Data shown:
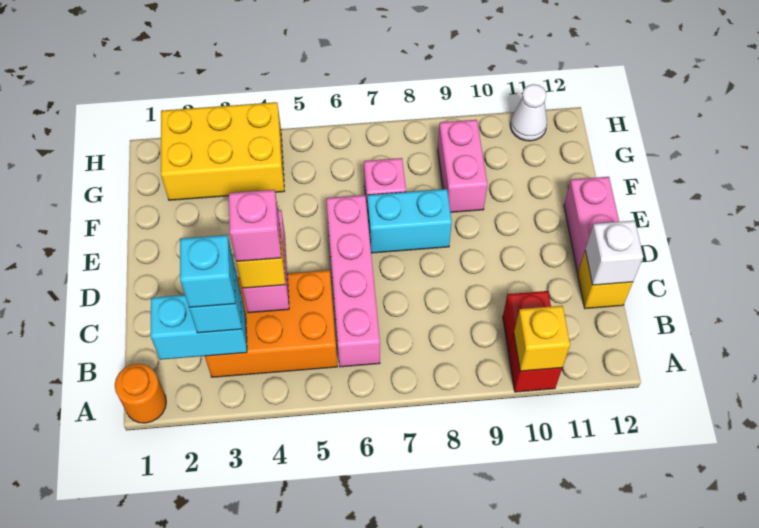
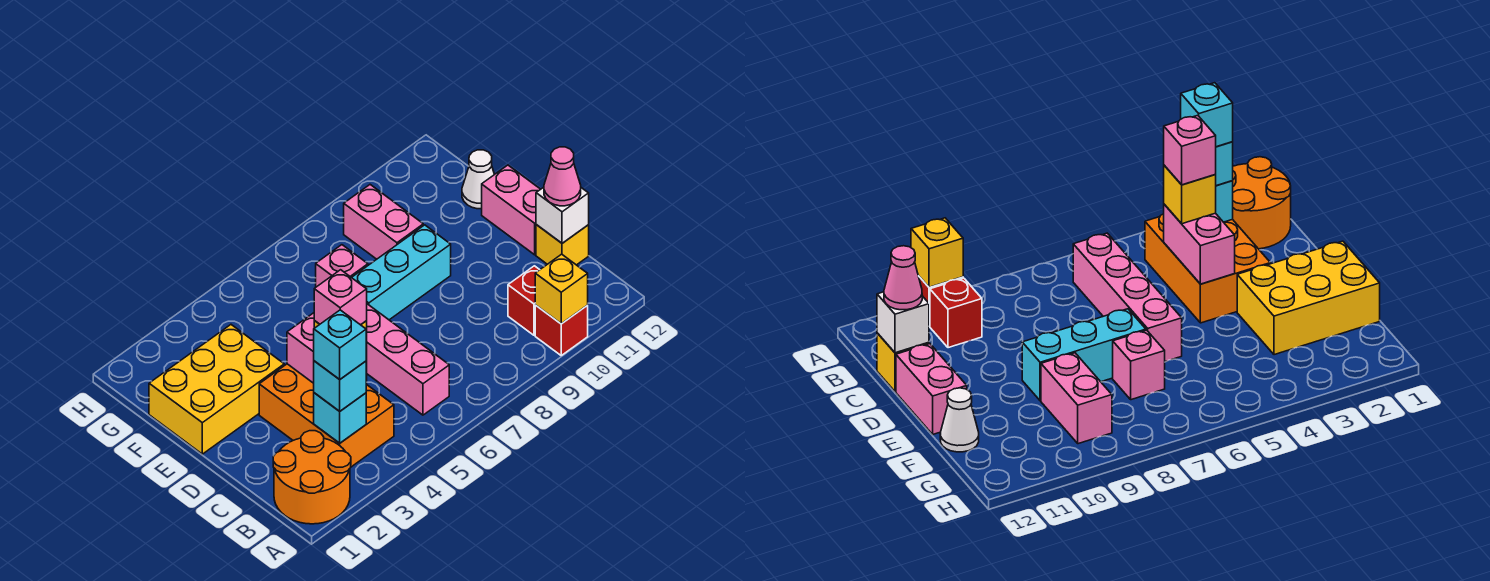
orange round brick A1 level 1 -> orange round brick A1:B2 level 1
cyan brick B2:B3 level 2 -> cyan brick B3 level 2
orange brick B3:C5 level 1 -> orange brick B3:D4 level 1
none -> pink cone C12 level 3
cyan brick E7:E8 level 1 -> cyan brick E7:E9 level 1
yellow brick G2:H4 level 1 -> yellow brick E1:F3 level 1
white cone H11 level 1 -> white cone F12 level 1

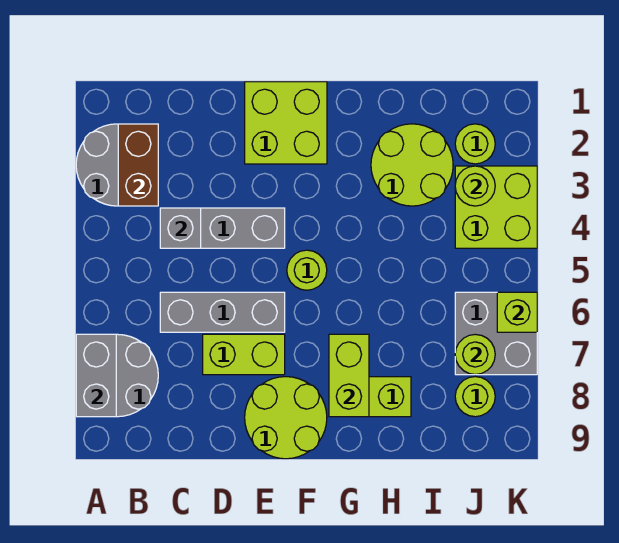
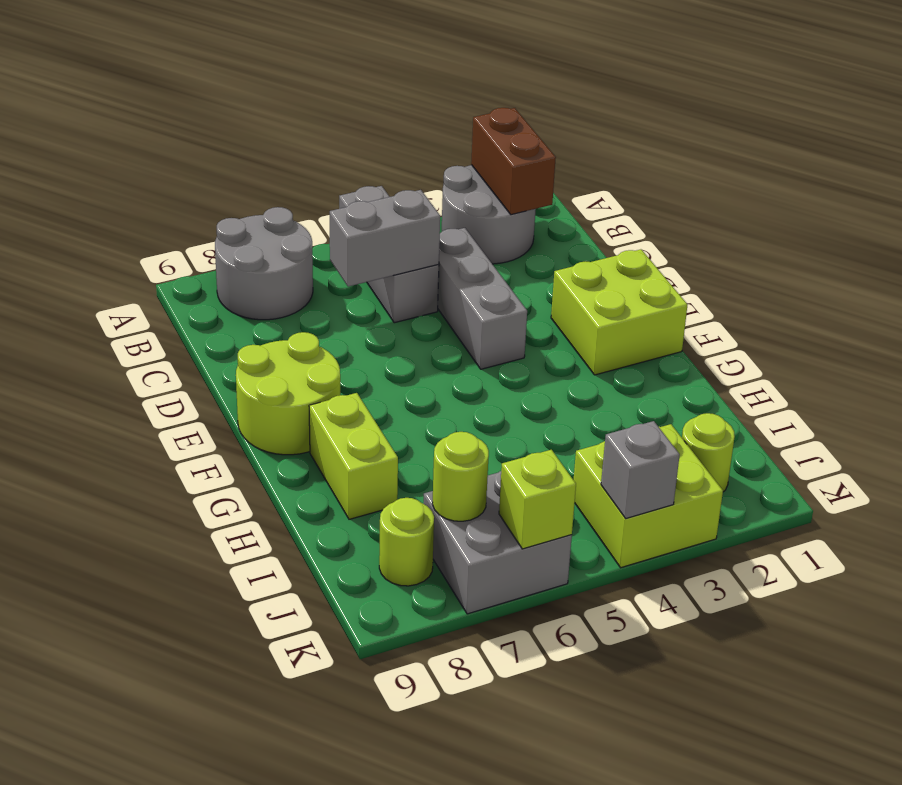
grey brick A7:A8 level 2 -> grey brick C5:C6 level 2
brown brick B2:B3 level 2 -> brown brick A2:B2 level 2
grey brick C4 level 2 -> grey brick K4 level 2
grey brick C6:E6 level 1 -> grey brick A5:C5 level 1
lime brick D7:E7 level 1 -> none
lime round brick F5 level 1 -> none
lime brick G7:G8 level 2 -> none
lime round brick H2:I3 level 1 -> none
lime round brick J3 level 2 -> none

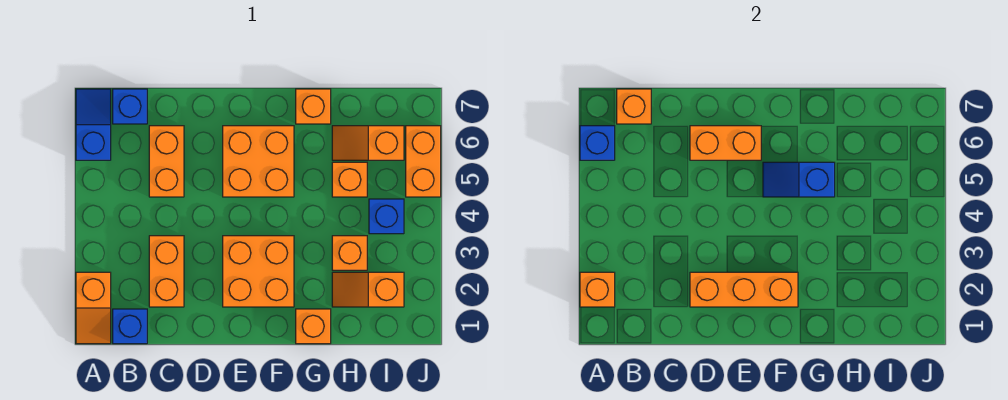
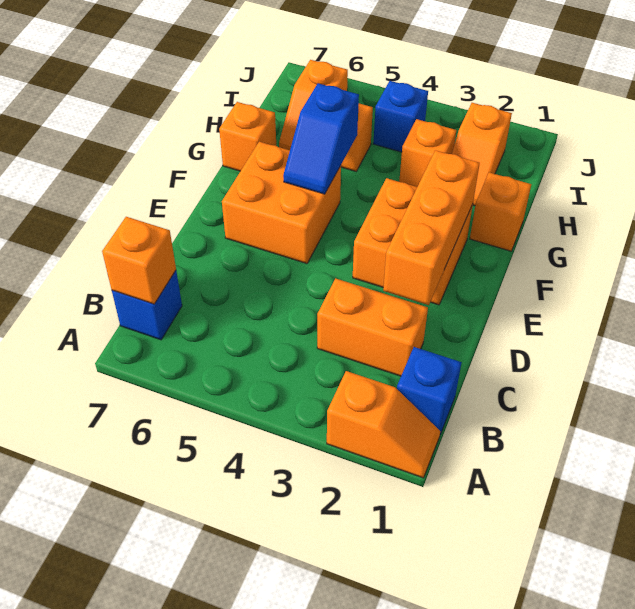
orange brick A2 level 2 -> none
blue slope A6:A7 level 1 top 6 -> none
blue brick A6 level 2 -> none
orange brick C5:C6 level 1 -> none
orange brick D6:E6 level 2 -> none
orange brick J5:J6 level 1 -> none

Directions for this task:
Return verbatim each line from the one that mentions "orange brick C5:C6 level 1 -> none" to the end of the entries, inclusive.

Solution for this problem:
orange brick C5:C6 level 1 -> none
orange brick D6:E6 level 2 -> none
orange brick J5:J6 level 1 -> none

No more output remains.